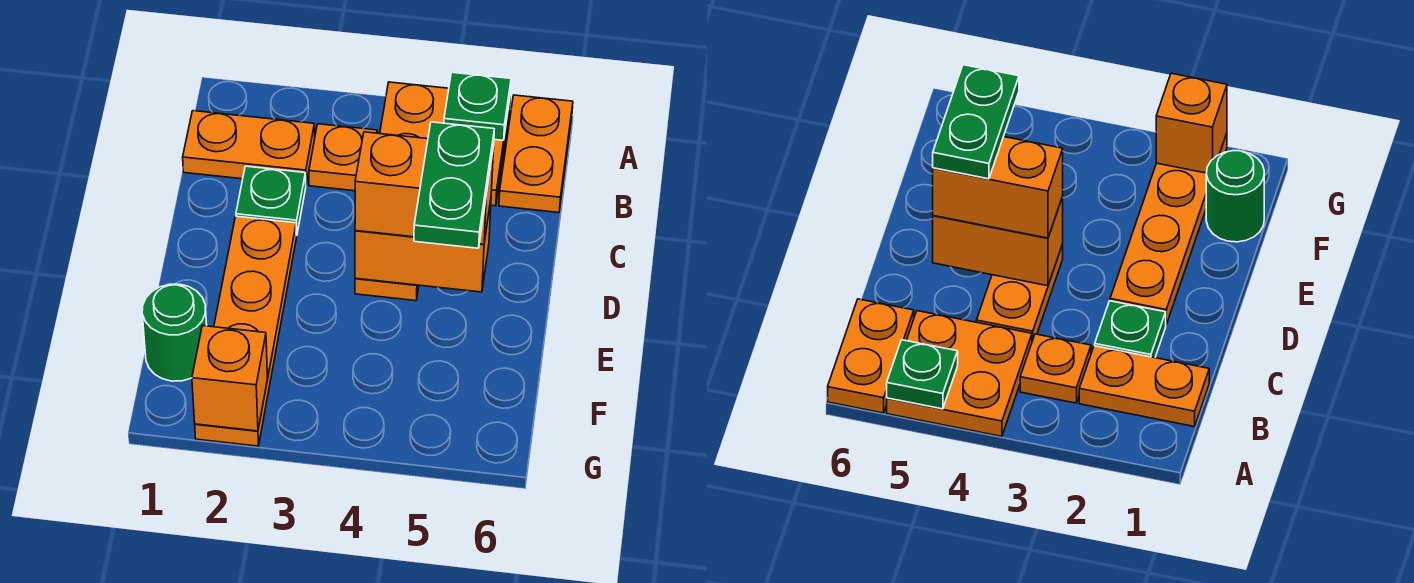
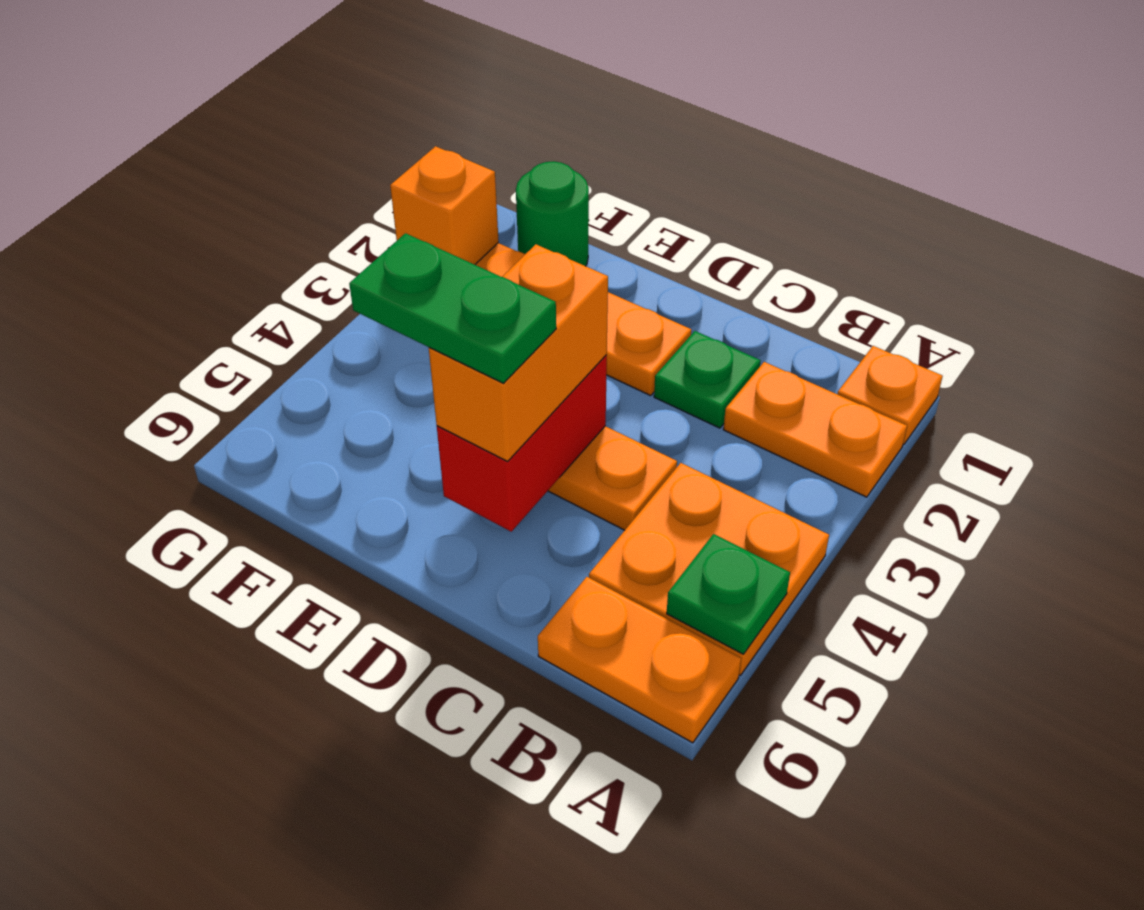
orange plate B1:B2 level 1 -> orange plate A2:B2 level 1
orange plate B3 level 1 -> orange plate A1 level 1
orange brick D4:D5 level 2 -> red brick D4:D5 level 2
⁂
> **What you should do**: The response consists of the data above printed line for line, with no pictures.

> **Solution for this problem**:
orange plate B1:B2 level 1 -> orange plate A2:B2 level 1
orange plate B3 level 1 -> orange plate A1 level 1
orange brick D4:D5 level 2 -> red brick D4:D5 level 2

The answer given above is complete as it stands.